Work request:
Could you output every record below exactly, leaving out the pictures?

Frame-by-frame shape edits:
┌──

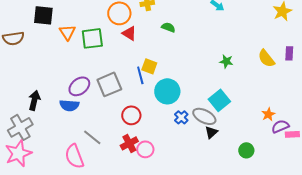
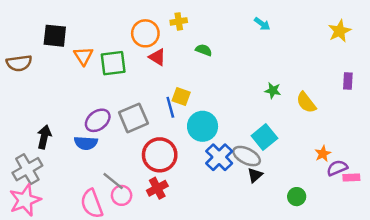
yellow semicircle: (266, 58) -> (306, 102), moved
red circle: (131, 115) -> (160, 155), size x1.5
blue cross: (181, 117) -> (219, 157), size x1.6
pink circle: (145, 149) -> (122, 195), moved

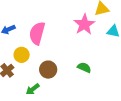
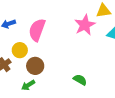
green semicircle: (84, 67) -> (80, 80), moved
brown circle: (48, 70) -> (35, 66), moved

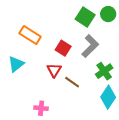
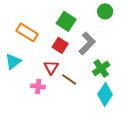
green square: (85, 17) -> (66, 21), moved
pink cross: (41, 108) -> (38, 86), moved

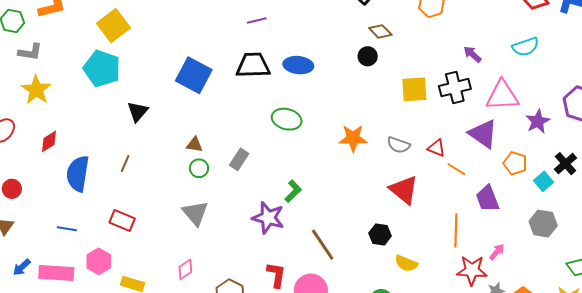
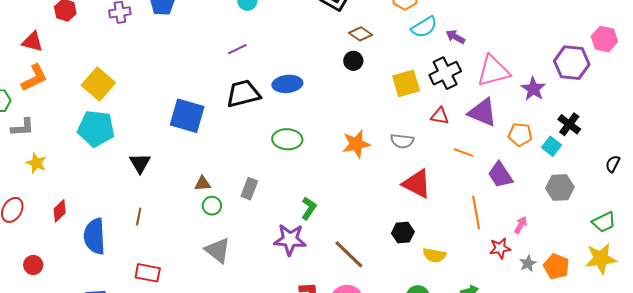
cyan semicircle: (525, 47) -> (424, 27), moved
yellow star: (36, 90) -> (36, 163), size x0.7
red triangle: (436, 148) -> (440, 116), moved
red star: (472, 270) -> (500, 248), size x0.7

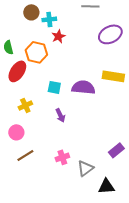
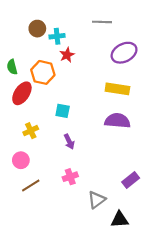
yellow rectangle: (113, 76) -> (117, 89), moved
purple semicircle: (83, 87) -> (117, 121), moved
pink cross: (62, 157) -> (70, 177), moved

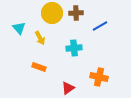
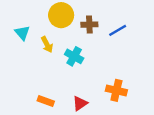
brown cross: (76, 13) -> (89, 25), moved
cyan cross: (74, 48) -> (74, 56), moved, turned 35
orange rectangle: (39, 67) -> (46, 101), moved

└──

Completed task:
yellow semicircle: (266, 58) -> (306, 102), moved
red circle: (131, 115) -> (160, 155), size x1.5
blue cross: (181, 117) -> (219, 157), size x1.6
pink circle: (145, 149) -> (122, 195), moved

green semicircle: (84, 67) -> (80, 80), moved
brown circle: (48, 70) -> (35, 66), moved

green square: (85, 17) -> (66, 21), moved
pink cross: (41, 108) -> (38, 86), moved

cyan semicircle: (525, 47) -> (424, 27), moved
yellow star: (36, 90) -> (36, 163), size x0.7
red triangle: (436, 148) -> (440, 116), moved
red star: (472, 270) -> (500, 248), size x0.7

yellow rectangle: (113, 76) -> (117, 89), moved
purple semicircle: (83, 87) -> (117, 121), moved
pink cross: (62, 157) -> (70, 177), moved

brown cross: (76, 13) -> (89, 25), moved
cyan cross: (74, 48) -> (74, 56), moved, turned 35
orange rectangle: (39, 67) -> (46, 101), moved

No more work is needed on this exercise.